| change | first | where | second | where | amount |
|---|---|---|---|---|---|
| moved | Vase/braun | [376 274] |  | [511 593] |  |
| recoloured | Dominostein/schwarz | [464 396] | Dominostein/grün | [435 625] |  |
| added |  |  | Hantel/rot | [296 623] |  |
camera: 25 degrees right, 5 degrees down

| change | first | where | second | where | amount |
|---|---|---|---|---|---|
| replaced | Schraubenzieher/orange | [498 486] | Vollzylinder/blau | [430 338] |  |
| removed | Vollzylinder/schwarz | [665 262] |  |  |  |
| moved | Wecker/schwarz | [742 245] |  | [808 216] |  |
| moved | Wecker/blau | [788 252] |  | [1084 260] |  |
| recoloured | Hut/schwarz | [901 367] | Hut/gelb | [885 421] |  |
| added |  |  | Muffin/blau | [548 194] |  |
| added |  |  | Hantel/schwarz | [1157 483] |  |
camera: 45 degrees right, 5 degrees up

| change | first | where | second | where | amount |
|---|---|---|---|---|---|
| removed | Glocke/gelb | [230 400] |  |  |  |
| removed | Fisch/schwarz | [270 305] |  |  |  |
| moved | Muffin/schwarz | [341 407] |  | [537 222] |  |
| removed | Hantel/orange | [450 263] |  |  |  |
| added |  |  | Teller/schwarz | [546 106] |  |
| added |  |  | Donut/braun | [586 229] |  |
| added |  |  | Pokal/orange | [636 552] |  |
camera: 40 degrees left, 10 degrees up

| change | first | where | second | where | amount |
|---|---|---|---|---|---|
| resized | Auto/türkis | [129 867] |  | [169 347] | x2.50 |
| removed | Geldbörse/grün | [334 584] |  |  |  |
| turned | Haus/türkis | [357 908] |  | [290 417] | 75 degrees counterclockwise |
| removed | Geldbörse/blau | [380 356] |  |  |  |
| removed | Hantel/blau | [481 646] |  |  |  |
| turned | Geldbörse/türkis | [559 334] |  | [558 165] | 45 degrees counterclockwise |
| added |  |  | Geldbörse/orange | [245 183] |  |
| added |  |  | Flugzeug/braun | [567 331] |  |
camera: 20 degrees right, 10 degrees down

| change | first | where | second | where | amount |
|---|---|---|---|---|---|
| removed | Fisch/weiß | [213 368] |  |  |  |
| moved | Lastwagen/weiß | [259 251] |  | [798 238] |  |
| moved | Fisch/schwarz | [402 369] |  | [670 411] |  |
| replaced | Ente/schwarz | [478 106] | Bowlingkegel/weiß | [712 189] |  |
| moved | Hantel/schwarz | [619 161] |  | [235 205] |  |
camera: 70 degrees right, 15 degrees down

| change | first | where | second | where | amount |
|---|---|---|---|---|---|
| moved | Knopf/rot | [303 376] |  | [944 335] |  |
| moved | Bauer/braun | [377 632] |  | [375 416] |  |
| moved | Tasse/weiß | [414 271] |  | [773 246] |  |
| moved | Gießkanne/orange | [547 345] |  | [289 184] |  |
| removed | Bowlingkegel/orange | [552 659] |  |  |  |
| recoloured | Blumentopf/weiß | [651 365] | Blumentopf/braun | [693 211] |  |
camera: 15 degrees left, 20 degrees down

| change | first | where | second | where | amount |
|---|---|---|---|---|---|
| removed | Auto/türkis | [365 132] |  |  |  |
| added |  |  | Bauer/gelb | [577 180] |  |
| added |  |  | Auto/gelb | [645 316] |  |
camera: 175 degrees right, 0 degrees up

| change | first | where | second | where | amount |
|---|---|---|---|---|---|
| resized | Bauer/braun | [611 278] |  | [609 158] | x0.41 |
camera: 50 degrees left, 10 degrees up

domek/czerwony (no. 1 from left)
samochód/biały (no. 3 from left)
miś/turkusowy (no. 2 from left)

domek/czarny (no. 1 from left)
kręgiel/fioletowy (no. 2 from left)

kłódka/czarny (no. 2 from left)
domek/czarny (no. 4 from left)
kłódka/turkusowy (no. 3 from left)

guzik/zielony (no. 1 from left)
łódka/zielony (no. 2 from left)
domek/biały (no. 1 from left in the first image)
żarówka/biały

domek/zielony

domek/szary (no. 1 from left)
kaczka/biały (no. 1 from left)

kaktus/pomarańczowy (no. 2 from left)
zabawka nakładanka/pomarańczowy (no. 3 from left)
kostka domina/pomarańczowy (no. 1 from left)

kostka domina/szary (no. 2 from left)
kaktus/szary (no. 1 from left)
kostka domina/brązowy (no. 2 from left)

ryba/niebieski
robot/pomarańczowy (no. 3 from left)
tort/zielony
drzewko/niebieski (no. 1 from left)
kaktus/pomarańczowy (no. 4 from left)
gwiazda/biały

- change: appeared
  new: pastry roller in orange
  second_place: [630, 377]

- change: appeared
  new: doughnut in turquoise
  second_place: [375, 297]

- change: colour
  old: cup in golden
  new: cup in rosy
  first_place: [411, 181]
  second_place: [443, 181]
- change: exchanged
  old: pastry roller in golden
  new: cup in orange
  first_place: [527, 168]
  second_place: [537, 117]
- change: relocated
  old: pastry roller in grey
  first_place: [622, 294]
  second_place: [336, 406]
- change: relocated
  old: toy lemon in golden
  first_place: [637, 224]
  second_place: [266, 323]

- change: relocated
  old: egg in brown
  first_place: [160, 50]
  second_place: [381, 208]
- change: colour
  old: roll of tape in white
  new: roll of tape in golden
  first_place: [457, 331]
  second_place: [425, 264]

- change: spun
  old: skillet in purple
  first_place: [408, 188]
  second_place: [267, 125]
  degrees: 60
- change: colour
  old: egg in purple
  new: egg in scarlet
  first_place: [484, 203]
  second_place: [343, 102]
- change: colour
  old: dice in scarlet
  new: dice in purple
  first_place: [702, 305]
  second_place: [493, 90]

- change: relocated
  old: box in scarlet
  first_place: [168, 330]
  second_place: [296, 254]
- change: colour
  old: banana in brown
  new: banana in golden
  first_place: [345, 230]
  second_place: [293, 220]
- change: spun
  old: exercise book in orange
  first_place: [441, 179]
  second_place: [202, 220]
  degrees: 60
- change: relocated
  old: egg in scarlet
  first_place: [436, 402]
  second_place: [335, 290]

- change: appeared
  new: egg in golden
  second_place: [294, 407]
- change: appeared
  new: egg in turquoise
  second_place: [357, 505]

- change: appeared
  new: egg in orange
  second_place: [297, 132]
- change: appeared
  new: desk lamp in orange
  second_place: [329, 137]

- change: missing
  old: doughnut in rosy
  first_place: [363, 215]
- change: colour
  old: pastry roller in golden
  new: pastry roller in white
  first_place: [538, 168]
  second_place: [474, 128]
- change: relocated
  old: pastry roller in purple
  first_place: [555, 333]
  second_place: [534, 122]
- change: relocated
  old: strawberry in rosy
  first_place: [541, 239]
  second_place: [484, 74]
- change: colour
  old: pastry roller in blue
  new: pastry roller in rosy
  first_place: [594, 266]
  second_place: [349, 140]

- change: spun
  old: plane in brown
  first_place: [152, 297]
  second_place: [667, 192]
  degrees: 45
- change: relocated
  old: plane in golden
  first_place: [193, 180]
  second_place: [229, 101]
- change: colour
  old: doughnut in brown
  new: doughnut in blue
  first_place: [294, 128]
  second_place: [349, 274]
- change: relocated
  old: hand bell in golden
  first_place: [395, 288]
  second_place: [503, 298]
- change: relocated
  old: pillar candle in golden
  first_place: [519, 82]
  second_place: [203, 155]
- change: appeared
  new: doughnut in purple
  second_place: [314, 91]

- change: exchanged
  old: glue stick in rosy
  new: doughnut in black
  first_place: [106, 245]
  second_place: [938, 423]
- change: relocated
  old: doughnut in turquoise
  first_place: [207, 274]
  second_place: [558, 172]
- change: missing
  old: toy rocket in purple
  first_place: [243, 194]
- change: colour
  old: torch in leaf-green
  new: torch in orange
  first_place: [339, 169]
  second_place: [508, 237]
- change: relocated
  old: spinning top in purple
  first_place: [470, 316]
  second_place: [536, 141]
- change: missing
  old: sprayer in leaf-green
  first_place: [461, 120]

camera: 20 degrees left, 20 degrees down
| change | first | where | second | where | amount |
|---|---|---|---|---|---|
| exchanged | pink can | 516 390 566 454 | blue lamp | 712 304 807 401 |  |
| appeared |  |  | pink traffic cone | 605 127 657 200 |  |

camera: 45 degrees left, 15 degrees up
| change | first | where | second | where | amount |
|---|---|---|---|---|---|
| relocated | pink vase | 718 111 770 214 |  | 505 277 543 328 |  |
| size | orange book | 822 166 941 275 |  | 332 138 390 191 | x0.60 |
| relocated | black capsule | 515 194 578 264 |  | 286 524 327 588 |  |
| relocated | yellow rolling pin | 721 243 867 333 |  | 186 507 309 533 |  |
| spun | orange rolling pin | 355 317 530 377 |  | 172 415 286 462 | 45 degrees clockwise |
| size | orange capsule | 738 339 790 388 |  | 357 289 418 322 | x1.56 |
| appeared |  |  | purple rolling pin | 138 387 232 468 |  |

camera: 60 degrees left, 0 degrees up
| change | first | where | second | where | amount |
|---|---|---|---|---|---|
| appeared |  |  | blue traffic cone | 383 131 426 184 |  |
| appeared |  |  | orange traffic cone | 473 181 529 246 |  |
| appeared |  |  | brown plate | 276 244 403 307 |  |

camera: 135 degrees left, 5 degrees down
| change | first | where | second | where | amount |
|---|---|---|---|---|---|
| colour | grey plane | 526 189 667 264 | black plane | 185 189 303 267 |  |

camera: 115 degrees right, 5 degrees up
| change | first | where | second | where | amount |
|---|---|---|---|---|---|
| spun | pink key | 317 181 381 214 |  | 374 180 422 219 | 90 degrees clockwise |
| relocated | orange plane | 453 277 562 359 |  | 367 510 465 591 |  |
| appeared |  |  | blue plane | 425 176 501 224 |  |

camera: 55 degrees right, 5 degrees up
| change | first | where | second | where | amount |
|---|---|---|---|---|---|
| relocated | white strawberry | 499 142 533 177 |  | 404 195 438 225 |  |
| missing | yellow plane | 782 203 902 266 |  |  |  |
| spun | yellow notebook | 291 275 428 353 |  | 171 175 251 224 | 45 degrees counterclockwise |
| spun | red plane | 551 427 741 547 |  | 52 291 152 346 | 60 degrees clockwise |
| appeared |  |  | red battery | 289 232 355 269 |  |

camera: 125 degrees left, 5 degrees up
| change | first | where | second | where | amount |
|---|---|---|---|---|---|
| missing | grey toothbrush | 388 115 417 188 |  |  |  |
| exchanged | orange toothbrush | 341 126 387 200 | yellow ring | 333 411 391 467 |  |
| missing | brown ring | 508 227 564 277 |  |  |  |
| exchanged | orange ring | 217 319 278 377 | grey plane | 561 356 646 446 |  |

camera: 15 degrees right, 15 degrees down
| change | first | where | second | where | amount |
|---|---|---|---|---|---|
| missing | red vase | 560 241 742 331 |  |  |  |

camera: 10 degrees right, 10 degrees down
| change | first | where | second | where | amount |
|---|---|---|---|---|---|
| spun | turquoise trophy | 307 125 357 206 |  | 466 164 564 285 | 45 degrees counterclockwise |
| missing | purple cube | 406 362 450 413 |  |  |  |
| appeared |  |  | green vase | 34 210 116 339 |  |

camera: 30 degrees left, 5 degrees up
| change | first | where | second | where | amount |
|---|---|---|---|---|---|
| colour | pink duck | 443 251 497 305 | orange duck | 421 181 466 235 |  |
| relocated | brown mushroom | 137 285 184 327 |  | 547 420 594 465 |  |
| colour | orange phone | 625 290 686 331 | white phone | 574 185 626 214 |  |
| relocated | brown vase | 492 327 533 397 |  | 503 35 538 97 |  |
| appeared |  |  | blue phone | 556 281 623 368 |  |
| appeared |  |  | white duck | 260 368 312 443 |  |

WORK ORDER:
Given the records above, restate word for word only the lines starting at the one with "degrees: 45" and ending at the one with "first_place: [207, 274]".

EXERCISE OUTPUT:
  degrees: 45
- change: relocated
  old: plane in golden
  first_place: [193, 180]
  second_place: [229, 101]
- change: colour
  old: doughnut in brown
  new: doughnut in blue
  first_place: [294, 128]
  second_place: [349, 274]
- change: relocated
  old: hand bell in golden
  first_place: [395, 288]
  second_place: [503, 298]
- change: relocated
  old: pillar candle in golden
  first_place: [519, 82]
  second_place: [203, 155]
- change: appeared
  new: doughnut in purple
  second_place: [314, 91]

- change: exchanged
  old: glue stick in rosy
  new: doughnut in black
  first_place: [106, 245]
  second_place: [938, 423]
- change: relocated
  old: doughnut in turquoise
  first_place: [207, 274]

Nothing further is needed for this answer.